(Beginning of SOURCE MATERIAL)
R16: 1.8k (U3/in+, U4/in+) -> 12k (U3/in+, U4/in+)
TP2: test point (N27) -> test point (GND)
(End of SOURCE MATERIAL)
(Beginning of SOURCE MATERIAL)
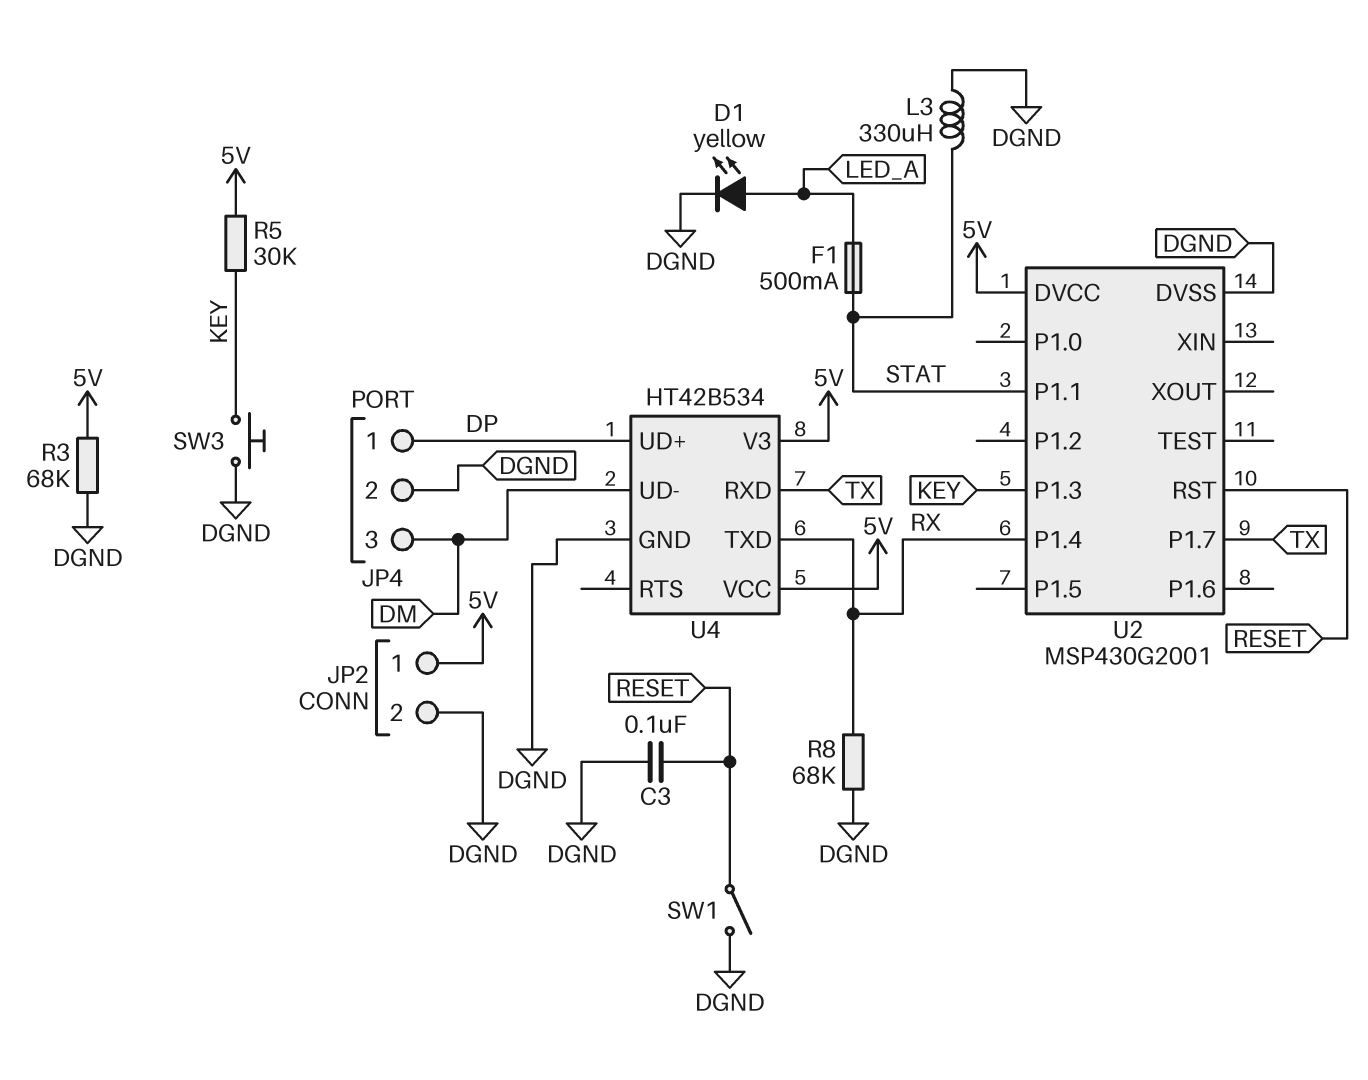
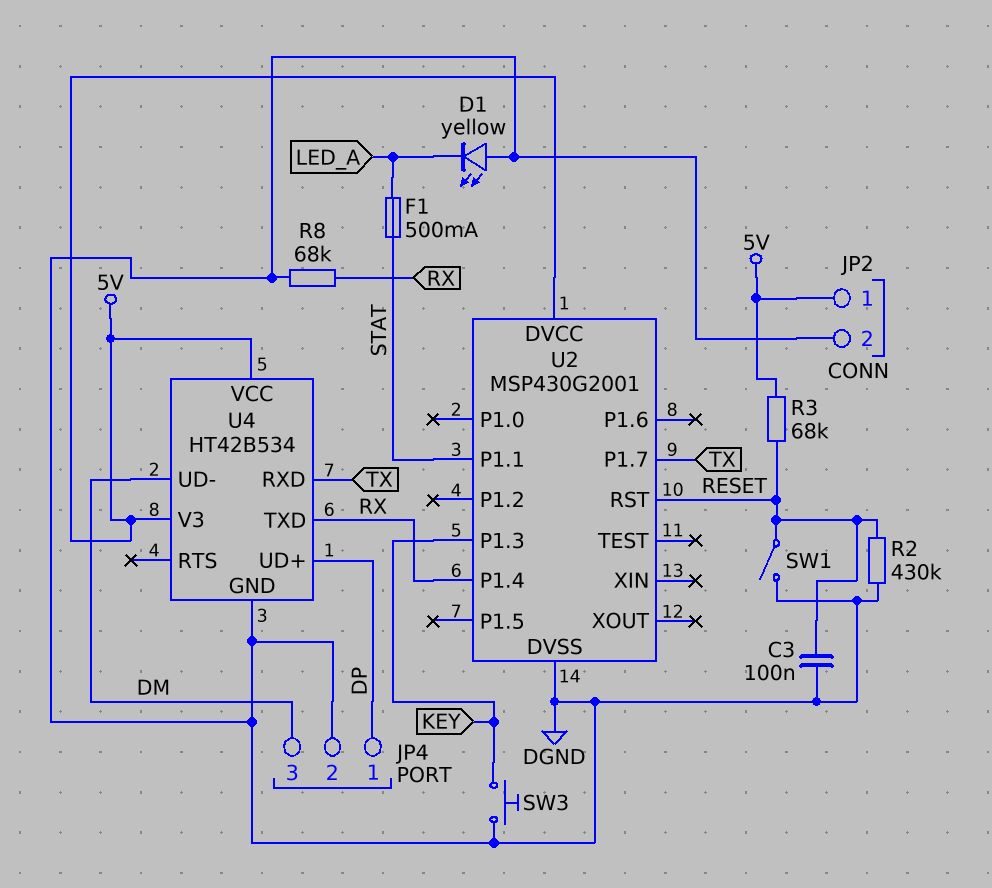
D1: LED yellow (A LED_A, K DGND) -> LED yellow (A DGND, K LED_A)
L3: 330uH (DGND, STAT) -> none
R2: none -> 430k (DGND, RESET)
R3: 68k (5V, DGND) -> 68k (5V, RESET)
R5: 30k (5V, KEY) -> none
(End of SOURCE MATERIAL)
(Beginning of SOURCE MATERIAL)
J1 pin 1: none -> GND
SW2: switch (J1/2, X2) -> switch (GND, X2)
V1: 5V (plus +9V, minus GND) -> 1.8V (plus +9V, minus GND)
(End of SOURCE MATERIAL)
*WHAT YOU NEED TO DO*: Filter the entries down to the lines that include the string "none".

*TASK SOLUTION*:
L3: 330uH (DGND, STAT) -> none
R2: none -> 430k (DGND, RESET)
R5: 30k (5V, KEY) -> none
J1 pin 1: none -> GND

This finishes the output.